(STORED DATA Opens)
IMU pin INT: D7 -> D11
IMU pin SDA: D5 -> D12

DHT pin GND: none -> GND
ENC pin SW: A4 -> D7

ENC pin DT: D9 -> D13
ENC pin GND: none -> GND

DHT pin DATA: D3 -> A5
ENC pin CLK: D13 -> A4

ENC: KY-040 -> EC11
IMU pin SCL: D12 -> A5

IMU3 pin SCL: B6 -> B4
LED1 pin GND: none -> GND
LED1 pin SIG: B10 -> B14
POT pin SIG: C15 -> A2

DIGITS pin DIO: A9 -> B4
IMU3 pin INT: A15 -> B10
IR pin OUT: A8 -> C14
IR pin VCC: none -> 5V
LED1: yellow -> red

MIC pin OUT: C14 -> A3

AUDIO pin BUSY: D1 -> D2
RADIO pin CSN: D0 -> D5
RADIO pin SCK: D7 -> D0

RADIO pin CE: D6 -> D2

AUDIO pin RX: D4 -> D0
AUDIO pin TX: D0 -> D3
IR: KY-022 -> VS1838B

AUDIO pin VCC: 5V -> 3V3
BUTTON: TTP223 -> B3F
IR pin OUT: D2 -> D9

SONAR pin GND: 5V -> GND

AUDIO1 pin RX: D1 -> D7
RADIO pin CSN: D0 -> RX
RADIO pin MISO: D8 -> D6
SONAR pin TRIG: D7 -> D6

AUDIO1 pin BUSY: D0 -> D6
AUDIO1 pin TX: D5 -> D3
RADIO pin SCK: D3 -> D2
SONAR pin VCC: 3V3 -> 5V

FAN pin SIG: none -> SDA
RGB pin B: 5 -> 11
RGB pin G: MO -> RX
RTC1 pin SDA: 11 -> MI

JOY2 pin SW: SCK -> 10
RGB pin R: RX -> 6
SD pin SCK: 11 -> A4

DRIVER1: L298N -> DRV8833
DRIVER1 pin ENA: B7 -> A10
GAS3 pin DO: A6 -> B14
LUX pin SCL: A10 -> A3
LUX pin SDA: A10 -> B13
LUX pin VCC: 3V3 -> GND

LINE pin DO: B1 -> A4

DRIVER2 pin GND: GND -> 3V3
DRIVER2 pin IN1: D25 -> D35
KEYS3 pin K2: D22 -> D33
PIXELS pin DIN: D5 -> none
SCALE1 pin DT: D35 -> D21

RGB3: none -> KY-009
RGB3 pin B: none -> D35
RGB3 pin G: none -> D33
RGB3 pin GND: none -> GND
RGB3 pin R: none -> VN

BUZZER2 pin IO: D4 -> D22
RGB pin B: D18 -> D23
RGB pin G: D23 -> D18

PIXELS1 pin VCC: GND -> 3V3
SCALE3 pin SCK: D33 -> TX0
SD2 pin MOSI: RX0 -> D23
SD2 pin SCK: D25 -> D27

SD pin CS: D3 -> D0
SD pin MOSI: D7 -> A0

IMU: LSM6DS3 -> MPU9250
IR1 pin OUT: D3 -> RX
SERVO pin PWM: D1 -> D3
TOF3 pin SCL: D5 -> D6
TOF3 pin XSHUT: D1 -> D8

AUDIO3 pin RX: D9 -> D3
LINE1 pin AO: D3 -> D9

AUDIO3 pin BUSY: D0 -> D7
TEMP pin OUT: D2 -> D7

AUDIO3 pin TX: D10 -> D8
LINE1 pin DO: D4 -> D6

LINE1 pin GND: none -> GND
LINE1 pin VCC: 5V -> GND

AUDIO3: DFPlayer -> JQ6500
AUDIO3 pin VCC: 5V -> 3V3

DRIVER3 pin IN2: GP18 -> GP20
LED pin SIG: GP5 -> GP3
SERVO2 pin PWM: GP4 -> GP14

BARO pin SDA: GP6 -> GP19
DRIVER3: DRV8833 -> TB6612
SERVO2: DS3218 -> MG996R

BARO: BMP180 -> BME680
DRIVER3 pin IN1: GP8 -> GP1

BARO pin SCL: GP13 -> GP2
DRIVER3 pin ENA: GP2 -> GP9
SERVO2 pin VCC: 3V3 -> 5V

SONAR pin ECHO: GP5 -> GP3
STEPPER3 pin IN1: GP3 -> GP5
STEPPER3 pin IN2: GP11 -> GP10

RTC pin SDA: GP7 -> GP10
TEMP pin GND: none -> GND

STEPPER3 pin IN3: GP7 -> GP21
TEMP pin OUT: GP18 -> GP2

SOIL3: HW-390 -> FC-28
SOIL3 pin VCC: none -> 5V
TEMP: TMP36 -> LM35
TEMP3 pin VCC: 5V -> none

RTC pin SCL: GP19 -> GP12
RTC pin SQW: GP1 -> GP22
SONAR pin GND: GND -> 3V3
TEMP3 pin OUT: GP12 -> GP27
(STORED DATA Closes)
# EXERCISE
Search the material for the string "RADIO" and show every line that has it.

# EXERCISE RESPONSE
RADIO pin CSN: D0 -> D5
RADIO pin SCK: D7 -> D0
RADIO pin CE: D6 -> D2
RADIO pin CSN: D0 -> RX
RADIO pin MISO: D8 -> D6
RADIO pin SCK: D3 -> D2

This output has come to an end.